*** Opening Exercise data ***

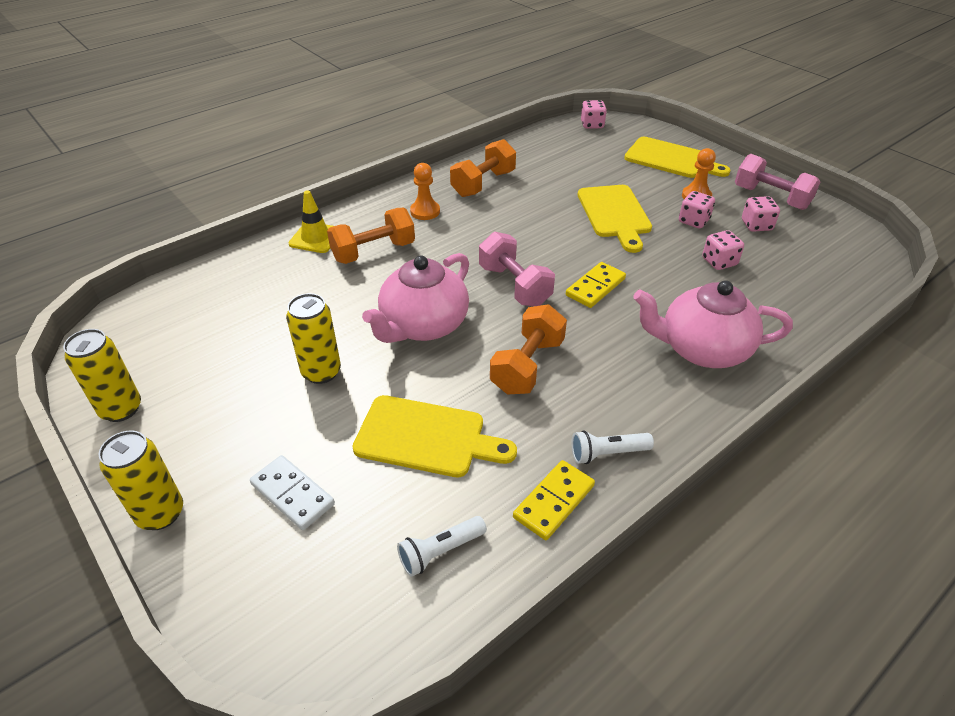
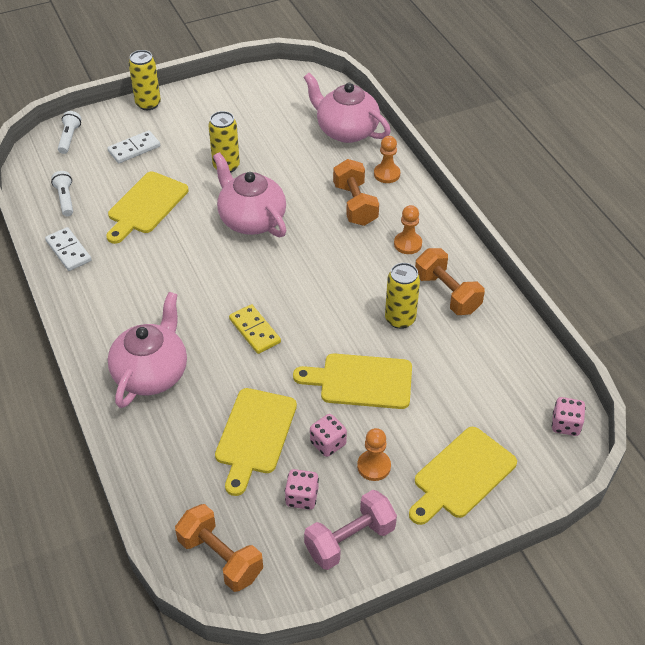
camera: 105 degrees right, 5 degrees up
(121, 409) = (233, 87): yellow can -> yellow can (400, 319)
(234, 279) = (346, 130): none -> pink teapot
(316, 238) = (387, 174): yellow traffic cone -> orange pawn
(514, 285) = (277, 280): pink dumbbell -> none
(527, 366) = (184, 266): orange dumbbell -> orange dumbbell (220, 558)
(553, 501) = (69, 251): yellow domino -> white domino
(607, 453) = (88, 285): white flashlight -> white flashlight (69, 138)
(719, 262) = (254, 435): pink dice -> yellow cutting board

*** Closing Exercise data ***

**Aim of the task**.
Except for the pictures, copy the material above exactly.

**Exercise output**.
camera: 105 degrees right, 5 degrees up
(121, 409) = (233, 87): yellow can -> yellow can (400, 319)
(234, 279) = (346, 130): none -> pink teapot
(316, 238) = (387, 174): yellow traffic cone -> orange pawn
(514, 285) = (277, 280): pink dumbbell -> none
(527, 366) = (184, 266): orange dumbbell -> orange dumbbell (220, 558)
(553, 501) = (69, 251): yellow domino -> white domino
(607, 453) = (88, 285): white flashlight -> white flashlight (69, 138)
(719, 262) = (254, 435): pink dice -> yellow cutting board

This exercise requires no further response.